**TRY IT:** Some entries follow. Reproduce exactly the lines starting at the one with "(427, 630) = (255, 293): turquoise" and stopping after the one with "(655, 362) = (506, 157): none -> pink cup".

**TASK INPUT:**

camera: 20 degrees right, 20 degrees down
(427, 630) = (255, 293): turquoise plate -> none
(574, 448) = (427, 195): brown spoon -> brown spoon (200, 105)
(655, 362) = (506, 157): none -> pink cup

---

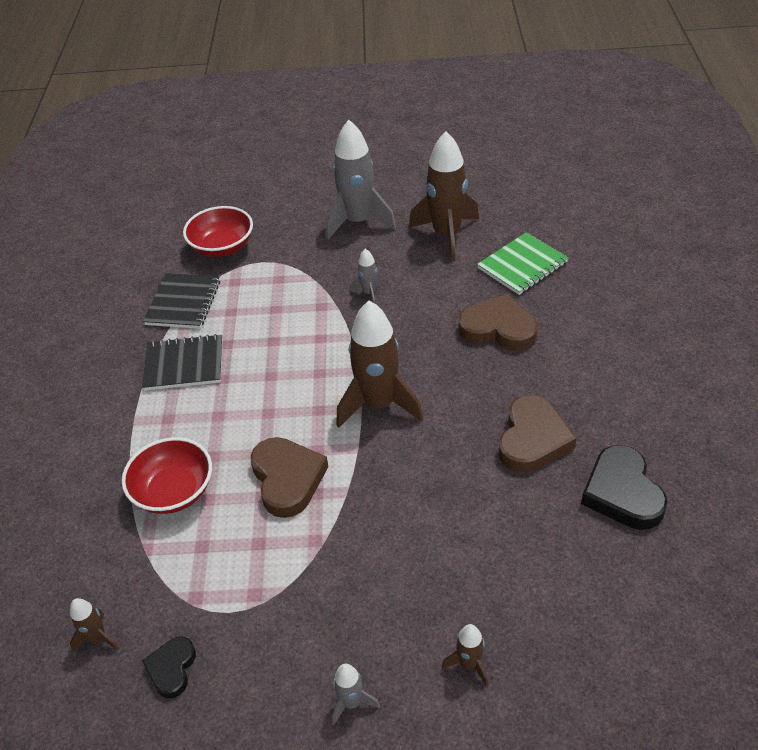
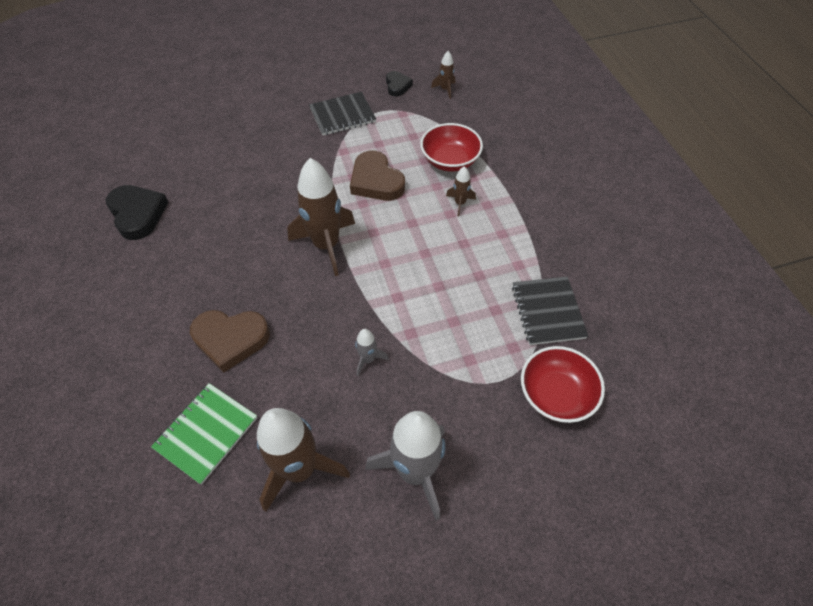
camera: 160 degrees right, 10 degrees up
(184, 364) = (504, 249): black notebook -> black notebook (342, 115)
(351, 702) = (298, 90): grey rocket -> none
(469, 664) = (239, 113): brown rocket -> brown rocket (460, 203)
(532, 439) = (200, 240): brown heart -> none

**TASK RESPONSE:**
(427, 630) = (255, 293): turquoise plate -> none
(574, 448) = (427, 195): brown spoon -> brown spoon (200, 105)
(655, 362) = (506, 157): none -> pink cup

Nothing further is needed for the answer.